**What is required**
The result should be an exact copy of the lines from the one with "Q206: NPN BC547" through the last line of the data below, both included.

Edit difference data:
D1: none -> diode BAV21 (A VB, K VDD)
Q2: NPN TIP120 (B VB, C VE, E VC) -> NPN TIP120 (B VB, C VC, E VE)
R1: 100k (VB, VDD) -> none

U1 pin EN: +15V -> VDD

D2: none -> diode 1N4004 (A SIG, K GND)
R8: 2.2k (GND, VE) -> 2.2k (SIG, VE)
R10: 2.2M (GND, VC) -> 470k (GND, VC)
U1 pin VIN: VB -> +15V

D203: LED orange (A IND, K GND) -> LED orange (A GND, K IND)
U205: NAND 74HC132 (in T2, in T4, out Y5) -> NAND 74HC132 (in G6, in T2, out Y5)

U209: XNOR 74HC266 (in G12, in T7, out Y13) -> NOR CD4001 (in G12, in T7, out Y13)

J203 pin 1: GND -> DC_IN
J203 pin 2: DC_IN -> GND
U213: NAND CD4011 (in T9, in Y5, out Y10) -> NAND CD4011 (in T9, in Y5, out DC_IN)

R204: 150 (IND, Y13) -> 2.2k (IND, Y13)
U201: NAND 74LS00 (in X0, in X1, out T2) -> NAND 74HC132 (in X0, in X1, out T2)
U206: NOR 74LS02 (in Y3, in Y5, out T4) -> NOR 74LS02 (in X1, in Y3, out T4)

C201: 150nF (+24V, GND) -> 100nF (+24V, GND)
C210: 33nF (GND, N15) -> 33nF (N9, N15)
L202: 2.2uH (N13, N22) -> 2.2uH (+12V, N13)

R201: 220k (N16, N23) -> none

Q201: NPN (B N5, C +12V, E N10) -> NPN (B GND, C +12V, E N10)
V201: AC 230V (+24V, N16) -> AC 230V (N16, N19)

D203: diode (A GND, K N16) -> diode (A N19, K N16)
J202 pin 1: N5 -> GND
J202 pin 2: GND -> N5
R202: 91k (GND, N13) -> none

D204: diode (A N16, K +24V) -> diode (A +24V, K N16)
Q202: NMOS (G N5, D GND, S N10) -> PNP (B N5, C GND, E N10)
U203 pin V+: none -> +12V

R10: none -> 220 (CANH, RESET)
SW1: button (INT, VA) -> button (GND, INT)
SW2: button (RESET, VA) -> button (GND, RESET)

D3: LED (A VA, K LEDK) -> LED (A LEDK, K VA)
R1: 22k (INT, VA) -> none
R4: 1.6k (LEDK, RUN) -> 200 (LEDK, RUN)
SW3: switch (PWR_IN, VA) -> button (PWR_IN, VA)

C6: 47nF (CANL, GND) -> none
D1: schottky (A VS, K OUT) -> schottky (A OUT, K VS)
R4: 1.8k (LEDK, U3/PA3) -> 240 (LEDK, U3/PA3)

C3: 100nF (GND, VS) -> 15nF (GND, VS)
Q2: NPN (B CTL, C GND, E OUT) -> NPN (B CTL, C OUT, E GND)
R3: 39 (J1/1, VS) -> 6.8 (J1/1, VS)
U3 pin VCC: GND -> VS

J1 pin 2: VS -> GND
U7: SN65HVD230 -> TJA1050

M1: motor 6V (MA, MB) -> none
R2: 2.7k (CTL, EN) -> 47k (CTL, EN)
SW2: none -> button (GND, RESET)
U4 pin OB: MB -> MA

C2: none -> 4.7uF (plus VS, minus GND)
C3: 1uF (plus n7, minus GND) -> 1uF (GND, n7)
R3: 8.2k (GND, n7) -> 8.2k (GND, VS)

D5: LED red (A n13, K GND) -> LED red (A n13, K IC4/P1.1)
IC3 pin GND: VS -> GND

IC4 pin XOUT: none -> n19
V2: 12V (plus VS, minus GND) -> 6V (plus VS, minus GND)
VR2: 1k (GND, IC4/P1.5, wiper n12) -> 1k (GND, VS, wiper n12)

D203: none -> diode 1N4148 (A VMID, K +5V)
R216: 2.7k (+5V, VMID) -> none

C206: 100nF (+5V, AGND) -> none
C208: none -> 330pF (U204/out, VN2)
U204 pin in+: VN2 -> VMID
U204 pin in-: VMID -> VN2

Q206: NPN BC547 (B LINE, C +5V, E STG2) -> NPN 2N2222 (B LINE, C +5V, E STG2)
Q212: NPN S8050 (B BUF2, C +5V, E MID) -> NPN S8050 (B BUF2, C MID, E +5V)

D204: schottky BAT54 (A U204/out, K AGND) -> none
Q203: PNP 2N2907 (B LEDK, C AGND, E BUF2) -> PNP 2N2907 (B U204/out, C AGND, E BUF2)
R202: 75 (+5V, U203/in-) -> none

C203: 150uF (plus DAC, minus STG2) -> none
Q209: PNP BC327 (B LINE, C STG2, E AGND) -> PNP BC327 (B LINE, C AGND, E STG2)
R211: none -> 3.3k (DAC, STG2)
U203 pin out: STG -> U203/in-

**Your response**
Q206: NPN BC547 (B LINE, C +5V, E STG2) -> NPN 2N2222 (B LINE, C +5V, E STG2)
Q212: NPN S8050 (B BUF2, C +5V, E MID) -> NPN S8050 (B BUF2, C MID, E +5V)

D204: schottky BAT54 (A U204/out, K AGND) -> none
Q203: PNP 2N2907 (B LEDK, C AGND, E BUF2) -> PNP 2N2907 (B U204/out, C AGND, E BUF2)
R202: 75 (+5V, U203/in-) -> none

C203: 150uF (plus DAC, minus STG2) -> none
Q209: PNP BC327 (B LINE, C STG2, E AGND) -> PNP BC327 (B LINE, C AGND, E STG2)
R211: none -> 3.3k (DAC, STG2)
U203 pin out: STG -> U203/in-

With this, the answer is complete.